## TASK DESCRIPTION
Find, in the records below, the line that contains "R4: 5.1k (+9V, n10) -> 13k (+9V, n10)" and the line that contains "U1 pin P1.3: none -> PUMP". Copy those two lines and everything between them exactly, but not the pictures.

## GIVEN ENTRIES
- Opening Delimiter -

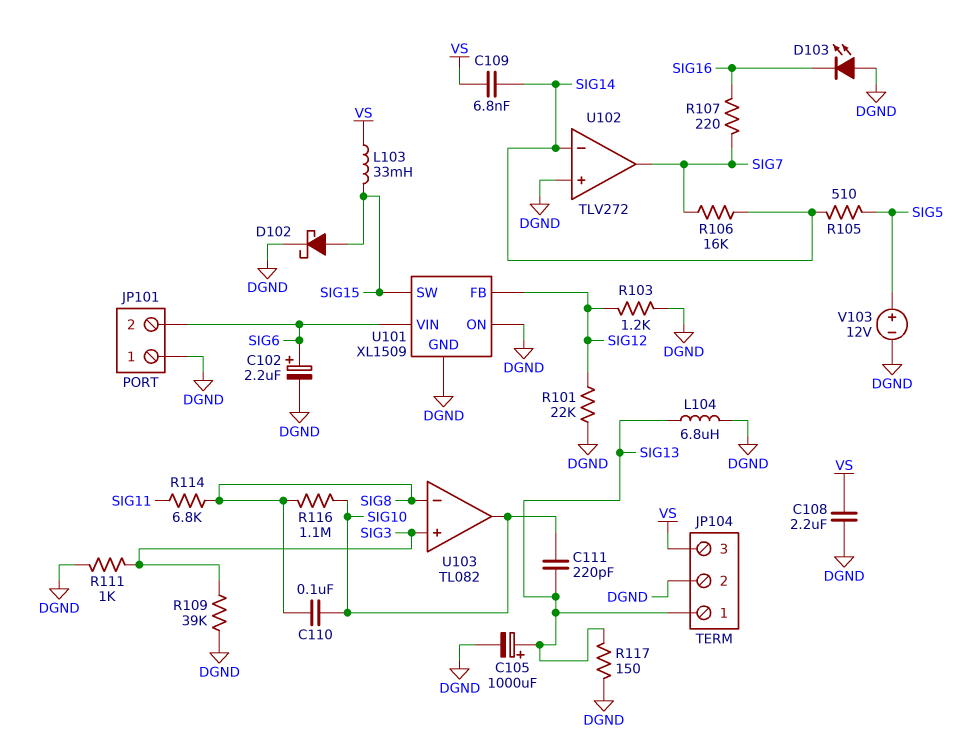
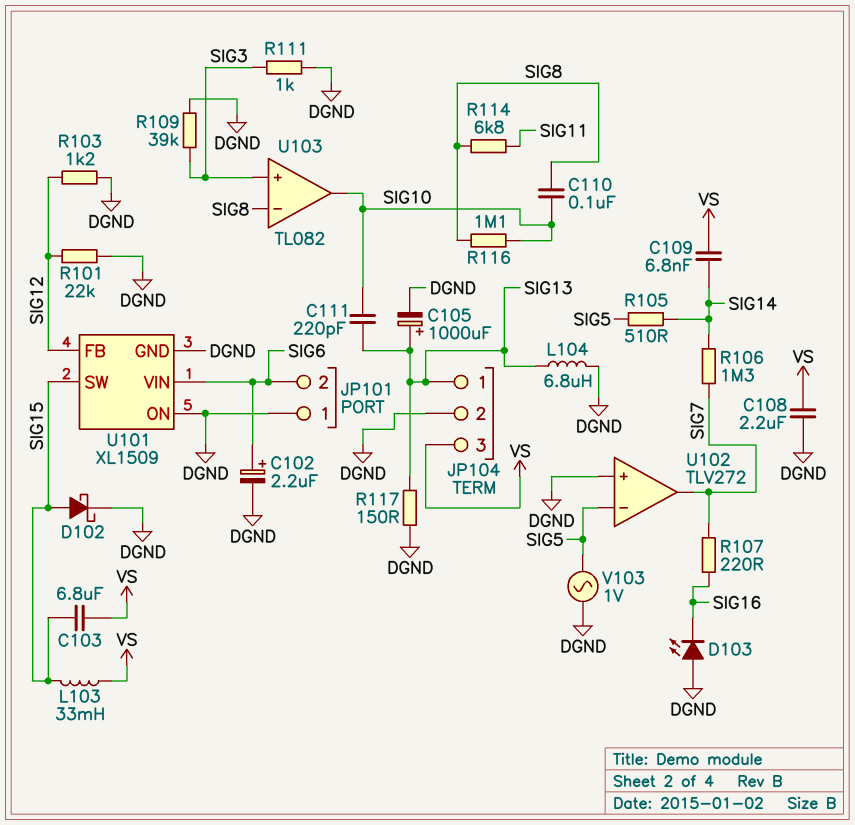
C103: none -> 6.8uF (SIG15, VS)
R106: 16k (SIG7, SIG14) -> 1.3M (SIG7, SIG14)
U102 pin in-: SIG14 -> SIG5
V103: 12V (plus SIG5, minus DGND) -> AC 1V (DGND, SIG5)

- Closing Delimiter -
- Opening Delimiter -

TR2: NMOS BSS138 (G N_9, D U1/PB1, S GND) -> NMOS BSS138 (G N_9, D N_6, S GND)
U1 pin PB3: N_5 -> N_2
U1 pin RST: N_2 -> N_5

- Closing Delimiter -
- Opening Delimiter -

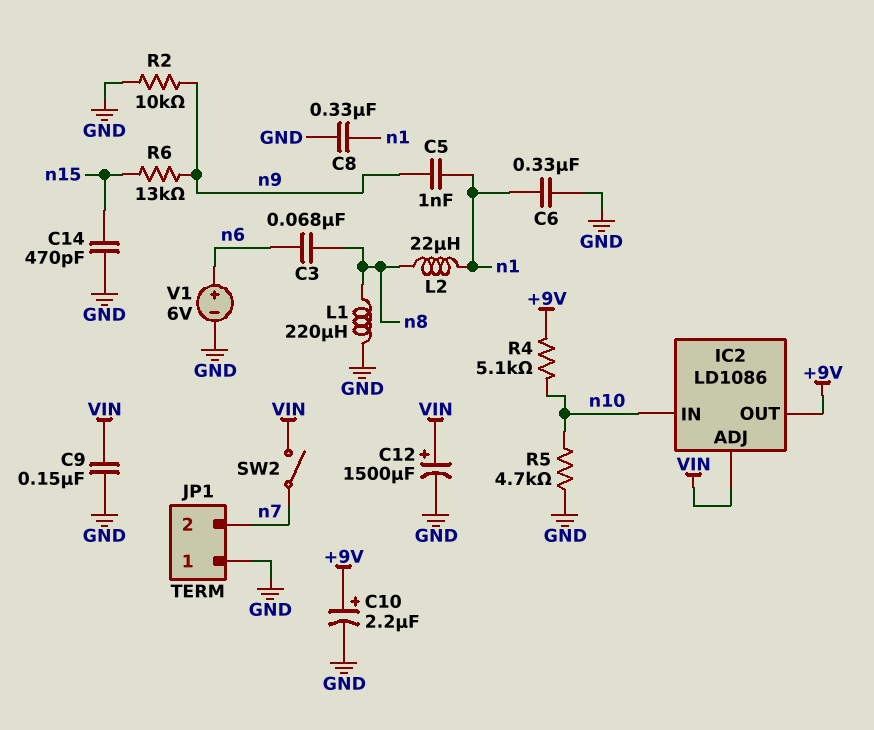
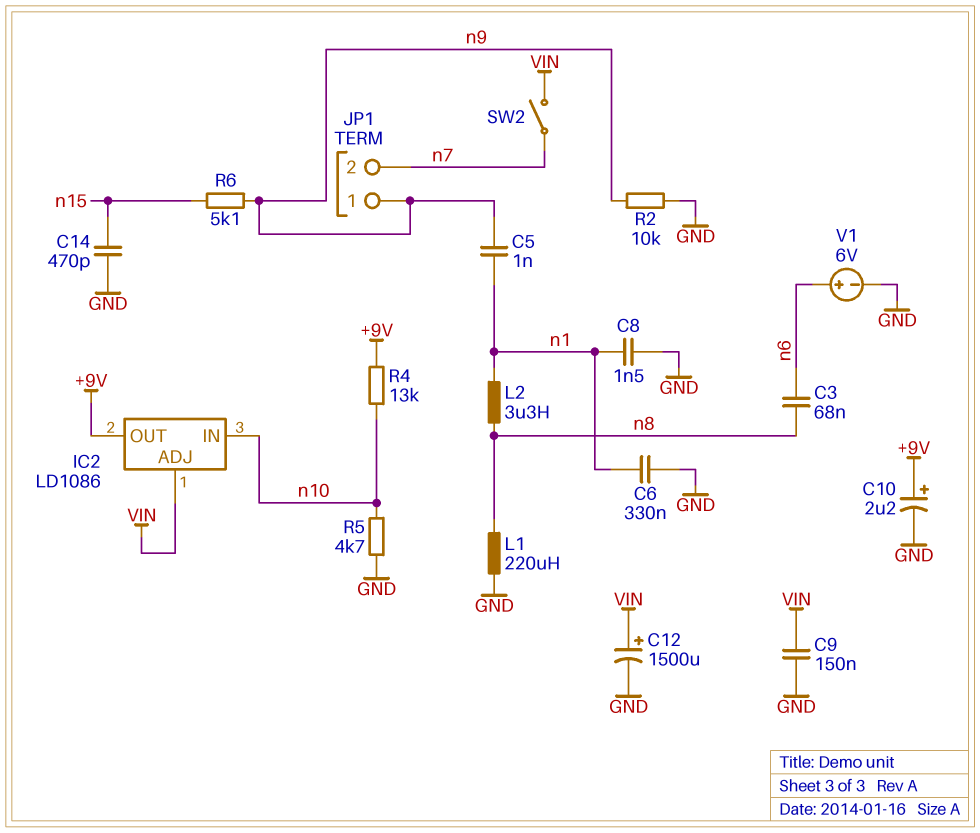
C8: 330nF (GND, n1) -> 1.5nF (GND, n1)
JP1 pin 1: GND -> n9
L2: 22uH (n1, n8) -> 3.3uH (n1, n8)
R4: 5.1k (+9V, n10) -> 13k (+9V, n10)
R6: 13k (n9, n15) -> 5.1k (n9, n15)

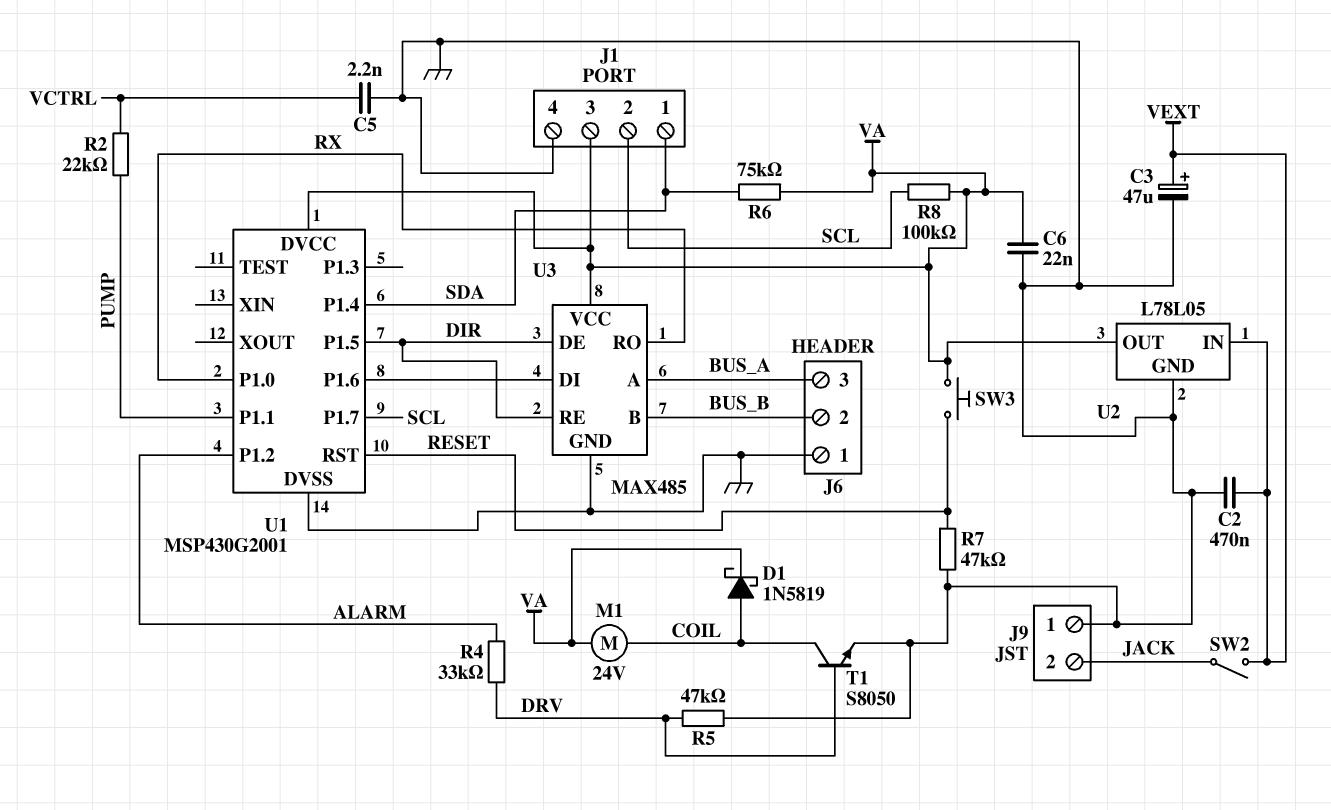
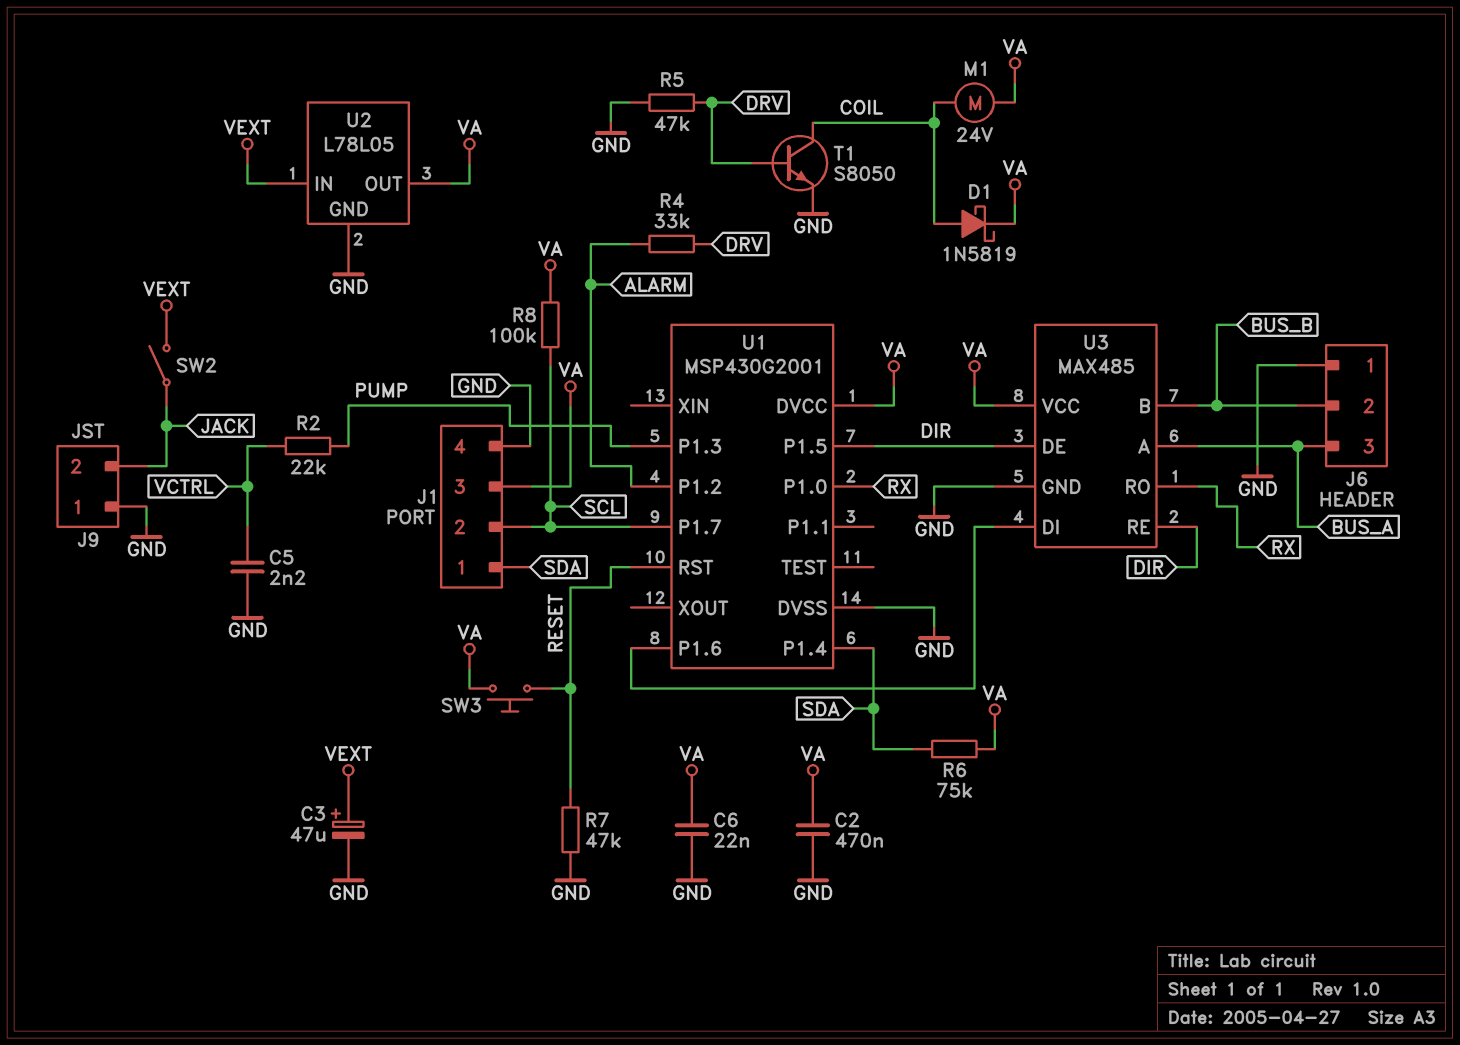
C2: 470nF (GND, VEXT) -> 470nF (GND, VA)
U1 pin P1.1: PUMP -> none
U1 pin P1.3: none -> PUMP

- Closing Delimiter -

## SOLUTION TO THIS PROBLEM
R4: 5.1k (+9V, n10) -> 13k (+9V, n10)
R6: 13k (n9, n15) -> 5.1k (n9, n15)

C2: 470nF (GND, VEXT) -> 470nF (GND, VA)
U1 pin P1.1: PUMP -> none
U1 pin P1.3: none -> PUMP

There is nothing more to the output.